The data Block Start

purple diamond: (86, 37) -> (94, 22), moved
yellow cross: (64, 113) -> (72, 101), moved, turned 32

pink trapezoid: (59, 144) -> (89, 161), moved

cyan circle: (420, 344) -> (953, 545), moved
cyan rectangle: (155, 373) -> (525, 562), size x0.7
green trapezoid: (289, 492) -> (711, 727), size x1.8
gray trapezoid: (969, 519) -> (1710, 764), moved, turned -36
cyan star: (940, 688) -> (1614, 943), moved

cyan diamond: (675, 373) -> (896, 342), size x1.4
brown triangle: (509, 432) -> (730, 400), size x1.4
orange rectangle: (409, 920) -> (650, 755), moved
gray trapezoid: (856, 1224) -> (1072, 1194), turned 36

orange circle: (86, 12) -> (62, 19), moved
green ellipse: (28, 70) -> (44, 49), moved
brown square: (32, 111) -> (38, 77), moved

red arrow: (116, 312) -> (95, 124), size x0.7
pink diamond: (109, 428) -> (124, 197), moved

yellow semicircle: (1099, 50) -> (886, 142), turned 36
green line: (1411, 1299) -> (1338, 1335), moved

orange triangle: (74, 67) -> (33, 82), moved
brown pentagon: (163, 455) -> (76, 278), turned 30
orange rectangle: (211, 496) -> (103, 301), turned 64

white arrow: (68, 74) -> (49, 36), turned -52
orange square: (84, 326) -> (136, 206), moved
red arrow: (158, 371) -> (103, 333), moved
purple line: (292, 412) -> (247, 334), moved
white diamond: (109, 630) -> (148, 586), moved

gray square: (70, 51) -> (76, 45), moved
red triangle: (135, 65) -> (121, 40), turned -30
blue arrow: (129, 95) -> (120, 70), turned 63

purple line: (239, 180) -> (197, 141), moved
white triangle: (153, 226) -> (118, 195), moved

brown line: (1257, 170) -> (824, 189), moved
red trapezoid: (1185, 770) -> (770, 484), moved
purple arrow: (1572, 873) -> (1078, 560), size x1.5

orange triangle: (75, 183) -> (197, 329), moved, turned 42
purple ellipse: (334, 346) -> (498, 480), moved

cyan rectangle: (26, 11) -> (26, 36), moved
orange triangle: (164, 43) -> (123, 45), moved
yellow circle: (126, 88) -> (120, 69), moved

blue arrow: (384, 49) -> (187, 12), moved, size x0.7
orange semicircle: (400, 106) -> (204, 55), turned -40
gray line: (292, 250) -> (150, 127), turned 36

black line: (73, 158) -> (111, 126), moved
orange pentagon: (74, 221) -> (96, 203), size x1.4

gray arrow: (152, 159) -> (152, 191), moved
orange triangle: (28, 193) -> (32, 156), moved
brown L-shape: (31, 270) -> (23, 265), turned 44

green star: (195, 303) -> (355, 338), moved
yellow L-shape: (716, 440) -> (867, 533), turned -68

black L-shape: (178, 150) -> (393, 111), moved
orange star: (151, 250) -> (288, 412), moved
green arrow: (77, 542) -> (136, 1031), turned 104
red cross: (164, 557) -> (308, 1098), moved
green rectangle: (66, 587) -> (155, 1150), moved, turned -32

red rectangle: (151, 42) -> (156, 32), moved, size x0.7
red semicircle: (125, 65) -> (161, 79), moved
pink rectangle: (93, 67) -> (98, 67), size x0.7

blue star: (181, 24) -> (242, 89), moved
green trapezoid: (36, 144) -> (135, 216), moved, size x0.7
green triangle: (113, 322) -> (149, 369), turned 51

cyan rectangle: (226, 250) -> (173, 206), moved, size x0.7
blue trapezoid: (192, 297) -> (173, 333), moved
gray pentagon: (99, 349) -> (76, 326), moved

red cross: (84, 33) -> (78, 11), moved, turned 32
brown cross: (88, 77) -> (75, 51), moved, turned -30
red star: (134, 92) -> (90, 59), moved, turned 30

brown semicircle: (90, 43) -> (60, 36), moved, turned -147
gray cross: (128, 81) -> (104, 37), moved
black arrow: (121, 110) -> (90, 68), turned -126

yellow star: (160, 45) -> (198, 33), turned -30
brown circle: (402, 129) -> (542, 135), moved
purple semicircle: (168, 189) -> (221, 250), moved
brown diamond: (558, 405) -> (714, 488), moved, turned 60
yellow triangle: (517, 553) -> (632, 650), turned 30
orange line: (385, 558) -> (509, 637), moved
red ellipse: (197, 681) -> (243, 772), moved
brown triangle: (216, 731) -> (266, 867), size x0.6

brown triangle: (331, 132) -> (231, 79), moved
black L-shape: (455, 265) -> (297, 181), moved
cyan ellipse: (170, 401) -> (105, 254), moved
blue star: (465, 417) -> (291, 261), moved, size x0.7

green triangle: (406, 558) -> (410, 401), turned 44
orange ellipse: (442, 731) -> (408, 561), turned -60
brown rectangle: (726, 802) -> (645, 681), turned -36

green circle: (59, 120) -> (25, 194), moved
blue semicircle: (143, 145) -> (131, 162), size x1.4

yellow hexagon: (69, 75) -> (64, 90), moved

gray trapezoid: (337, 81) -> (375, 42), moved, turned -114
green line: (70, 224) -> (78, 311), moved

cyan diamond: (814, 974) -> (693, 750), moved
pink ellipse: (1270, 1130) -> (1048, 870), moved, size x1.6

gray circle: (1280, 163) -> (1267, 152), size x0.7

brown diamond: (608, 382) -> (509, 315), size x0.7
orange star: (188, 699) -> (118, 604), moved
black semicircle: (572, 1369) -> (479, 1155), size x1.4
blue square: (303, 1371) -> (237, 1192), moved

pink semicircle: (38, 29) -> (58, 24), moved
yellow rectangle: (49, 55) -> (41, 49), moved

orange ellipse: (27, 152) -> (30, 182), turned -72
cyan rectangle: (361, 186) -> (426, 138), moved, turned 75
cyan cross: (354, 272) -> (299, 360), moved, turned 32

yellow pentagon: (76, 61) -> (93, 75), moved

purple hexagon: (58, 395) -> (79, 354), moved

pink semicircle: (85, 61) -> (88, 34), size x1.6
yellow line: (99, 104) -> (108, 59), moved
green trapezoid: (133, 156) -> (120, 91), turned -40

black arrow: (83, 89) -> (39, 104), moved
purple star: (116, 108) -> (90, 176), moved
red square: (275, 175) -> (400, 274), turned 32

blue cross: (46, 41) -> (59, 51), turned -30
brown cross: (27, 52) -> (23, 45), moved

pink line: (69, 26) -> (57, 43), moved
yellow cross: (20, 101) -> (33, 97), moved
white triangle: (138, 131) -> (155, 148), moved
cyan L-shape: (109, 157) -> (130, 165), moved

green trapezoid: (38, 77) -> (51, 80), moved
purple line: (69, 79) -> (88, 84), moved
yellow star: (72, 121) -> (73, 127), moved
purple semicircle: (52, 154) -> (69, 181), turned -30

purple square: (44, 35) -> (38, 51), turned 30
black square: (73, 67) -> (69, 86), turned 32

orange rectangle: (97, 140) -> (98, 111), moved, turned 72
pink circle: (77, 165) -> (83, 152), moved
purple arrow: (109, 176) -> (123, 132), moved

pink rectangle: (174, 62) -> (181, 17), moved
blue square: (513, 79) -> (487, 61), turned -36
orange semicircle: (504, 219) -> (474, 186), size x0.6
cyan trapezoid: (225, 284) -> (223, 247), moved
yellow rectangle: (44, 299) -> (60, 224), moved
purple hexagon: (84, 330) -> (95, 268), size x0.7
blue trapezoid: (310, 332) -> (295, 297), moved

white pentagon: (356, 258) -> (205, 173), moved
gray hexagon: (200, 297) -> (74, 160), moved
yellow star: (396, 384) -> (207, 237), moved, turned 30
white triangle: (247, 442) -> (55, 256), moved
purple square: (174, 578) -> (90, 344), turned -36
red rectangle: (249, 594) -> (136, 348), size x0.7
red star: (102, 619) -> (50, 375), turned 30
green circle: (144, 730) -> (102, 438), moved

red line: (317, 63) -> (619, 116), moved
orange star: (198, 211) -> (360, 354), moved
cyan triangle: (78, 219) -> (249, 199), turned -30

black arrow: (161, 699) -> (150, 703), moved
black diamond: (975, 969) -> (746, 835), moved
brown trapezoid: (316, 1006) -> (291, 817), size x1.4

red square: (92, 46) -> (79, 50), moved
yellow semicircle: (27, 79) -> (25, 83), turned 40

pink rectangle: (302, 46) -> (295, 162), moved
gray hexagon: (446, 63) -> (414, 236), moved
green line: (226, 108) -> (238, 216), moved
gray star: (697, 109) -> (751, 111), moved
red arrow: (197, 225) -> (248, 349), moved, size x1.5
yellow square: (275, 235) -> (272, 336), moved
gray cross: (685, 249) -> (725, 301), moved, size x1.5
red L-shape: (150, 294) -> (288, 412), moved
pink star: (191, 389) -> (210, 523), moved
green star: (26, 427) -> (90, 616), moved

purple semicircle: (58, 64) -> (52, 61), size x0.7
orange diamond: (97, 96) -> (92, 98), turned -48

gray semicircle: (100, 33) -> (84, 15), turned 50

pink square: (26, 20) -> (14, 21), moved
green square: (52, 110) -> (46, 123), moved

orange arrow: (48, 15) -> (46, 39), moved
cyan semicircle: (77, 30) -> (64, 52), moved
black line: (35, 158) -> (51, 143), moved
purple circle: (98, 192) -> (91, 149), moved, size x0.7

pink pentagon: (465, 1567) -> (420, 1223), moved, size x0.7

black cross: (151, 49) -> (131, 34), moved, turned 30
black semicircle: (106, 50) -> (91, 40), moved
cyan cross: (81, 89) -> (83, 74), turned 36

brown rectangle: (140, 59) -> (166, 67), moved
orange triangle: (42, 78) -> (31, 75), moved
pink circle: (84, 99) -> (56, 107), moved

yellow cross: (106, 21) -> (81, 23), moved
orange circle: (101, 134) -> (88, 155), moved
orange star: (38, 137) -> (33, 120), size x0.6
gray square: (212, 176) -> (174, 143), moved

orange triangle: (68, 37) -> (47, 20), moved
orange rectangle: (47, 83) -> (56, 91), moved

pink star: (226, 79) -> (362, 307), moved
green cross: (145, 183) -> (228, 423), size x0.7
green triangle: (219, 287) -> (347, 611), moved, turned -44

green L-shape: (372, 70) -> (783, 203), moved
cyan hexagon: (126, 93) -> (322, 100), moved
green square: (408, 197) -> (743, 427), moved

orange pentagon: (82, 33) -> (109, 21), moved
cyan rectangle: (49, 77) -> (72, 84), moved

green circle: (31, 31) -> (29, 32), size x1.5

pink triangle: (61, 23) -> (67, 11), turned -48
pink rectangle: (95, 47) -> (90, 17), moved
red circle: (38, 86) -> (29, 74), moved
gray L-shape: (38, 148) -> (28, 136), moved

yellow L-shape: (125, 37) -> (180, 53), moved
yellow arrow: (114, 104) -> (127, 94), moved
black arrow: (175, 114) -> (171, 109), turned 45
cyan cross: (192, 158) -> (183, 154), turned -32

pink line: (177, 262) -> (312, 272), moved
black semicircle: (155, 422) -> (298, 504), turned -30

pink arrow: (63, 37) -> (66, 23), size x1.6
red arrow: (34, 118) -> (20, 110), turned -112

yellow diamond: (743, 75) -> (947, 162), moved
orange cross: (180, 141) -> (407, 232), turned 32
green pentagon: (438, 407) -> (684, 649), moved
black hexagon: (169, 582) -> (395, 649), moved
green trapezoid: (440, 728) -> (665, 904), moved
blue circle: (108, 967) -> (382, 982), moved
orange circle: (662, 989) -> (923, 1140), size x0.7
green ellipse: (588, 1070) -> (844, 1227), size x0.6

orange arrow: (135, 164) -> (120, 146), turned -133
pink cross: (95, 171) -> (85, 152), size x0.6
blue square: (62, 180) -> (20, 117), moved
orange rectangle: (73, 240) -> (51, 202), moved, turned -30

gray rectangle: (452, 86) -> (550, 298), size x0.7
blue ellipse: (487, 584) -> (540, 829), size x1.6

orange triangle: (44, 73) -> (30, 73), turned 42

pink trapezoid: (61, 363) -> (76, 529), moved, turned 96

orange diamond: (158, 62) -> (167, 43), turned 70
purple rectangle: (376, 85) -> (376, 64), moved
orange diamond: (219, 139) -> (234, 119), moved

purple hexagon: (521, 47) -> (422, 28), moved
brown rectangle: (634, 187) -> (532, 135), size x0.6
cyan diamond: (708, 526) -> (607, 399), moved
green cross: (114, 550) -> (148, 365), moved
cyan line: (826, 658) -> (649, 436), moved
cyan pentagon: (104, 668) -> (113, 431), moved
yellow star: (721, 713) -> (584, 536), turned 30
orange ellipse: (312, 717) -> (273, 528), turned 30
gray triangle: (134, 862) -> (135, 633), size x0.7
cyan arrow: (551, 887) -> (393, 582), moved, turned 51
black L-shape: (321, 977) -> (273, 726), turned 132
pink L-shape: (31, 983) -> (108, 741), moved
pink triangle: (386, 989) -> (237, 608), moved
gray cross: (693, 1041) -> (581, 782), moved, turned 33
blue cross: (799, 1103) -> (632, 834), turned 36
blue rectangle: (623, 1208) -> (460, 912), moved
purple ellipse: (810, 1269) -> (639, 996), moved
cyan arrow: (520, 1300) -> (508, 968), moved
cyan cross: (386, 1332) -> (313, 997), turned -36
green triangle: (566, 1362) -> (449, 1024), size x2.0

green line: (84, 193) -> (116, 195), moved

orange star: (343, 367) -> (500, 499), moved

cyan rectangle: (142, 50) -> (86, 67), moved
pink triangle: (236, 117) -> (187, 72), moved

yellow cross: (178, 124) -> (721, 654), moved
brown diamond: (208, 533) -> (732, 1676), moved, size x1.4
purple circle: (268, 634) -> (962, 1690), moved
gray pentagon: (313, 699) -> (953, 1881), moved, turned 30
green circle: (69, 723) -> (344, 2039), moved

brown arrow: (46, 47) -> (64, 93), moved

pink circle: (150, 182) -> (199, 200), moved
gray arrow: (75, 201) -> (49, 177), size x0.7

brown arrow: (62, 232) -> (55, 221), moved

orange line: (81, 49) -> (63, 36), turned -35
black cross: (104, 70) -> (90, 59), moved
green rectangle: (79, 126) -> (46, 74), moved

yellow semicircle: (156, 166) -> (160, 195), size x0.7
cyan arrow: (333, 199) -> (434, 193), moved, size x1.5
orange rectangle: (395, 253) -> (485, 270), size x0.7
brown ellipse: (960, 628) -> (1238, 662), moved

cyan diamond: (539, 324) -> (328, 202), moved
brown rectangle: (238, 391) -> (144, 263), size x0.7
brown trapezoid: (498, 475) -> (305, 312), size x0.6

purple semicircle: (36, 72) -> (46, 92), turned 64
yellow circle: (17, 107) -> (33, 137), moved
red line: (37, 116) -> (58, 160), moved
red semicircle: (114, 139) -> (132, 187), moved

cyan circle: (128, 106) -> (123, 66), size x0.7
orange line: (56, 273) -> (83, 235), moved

The data Block End

## Try it
Return exactly the lines above from the line that has "purple hexagon: (58, 395) -> (79, 354), moved" through the line that has "red star: (102, 619) -> (50, 375), turned 30", inclusive, and nothing else.

## Solution to this task
purple hexagon: (58, 395) -> (79, 354), moved

pink semicircle: (85, 61) -> (88, 34), size x1.6
yellow line: (99, 104) -> (108, 59), moved
green trapezoid: (133, 156) -> (120, 91), turned -40

black arrow: (83, 89) -> (39, 104), moved
purple star: (116, 108) -> (90, 176), moved
red square: (275, 175) -> (400, 274), turned 32

blue cross: (46, 41) -> (59, 51), turned -30
brown cross: (27, 52) -> (23, 45), moved

pink line: (69, 26) -> (57, 43), moved
yellow cross: (20, 101) -> (33, 97), moved
white triangle: (138, 131) -> (155, 148), moved
cyan L-shape: (109, 157) -> (130, 165), moved

green trapezoid: (38, 77) -> (51, 80), moved
purple line: (69, 79) -> (88, 84), moved
yellow star: (72, 121) -> (73, 127), moved
purple semicircle: (52, 154) -> (69, 181), turned -30

purple square: (44, 35) -> (38, 51), turned 30
black square: (73, 67) -> (69, 86), turned 32

orange rectangle: (97, 140) -> (98, 111), moved, turned 72
pink circle: (77, 165) -> (83, 152), moved
purple arrow: (109, 176) -> (123, 132), moved

pink rectangle: (174, 62) -> (181, 17), moved
blue square: (513, 79) -> (487, 61), turned -36
orange semicircle: (504, 219) -> (474, 186), size x0.6
cyan trapezoid: (225, 284) -> (223, 247), moved
yellow rectangle: (44, 299) -> (60, 224), moved
purple hexagon: (84, 330) -> (95, 268), size x0.7
blue trapezoid: (310, 332) -> (295, 297), moved

white pentagon: (356, 258) -> (205, 173), moved
gray hexagon: (200, 297) -> (74, 160), moved
yellow star: (396, 384) -> (207, 237), moved, turned 30
white triangle: (247, 442) -> (55, 256), moved
purple square: (174, 578) -> (90, 344), turned -36
red rectangle: (249, 594) -> (136, 348), size x0.7
red star: (102, 619) -> (50, 375), turned 30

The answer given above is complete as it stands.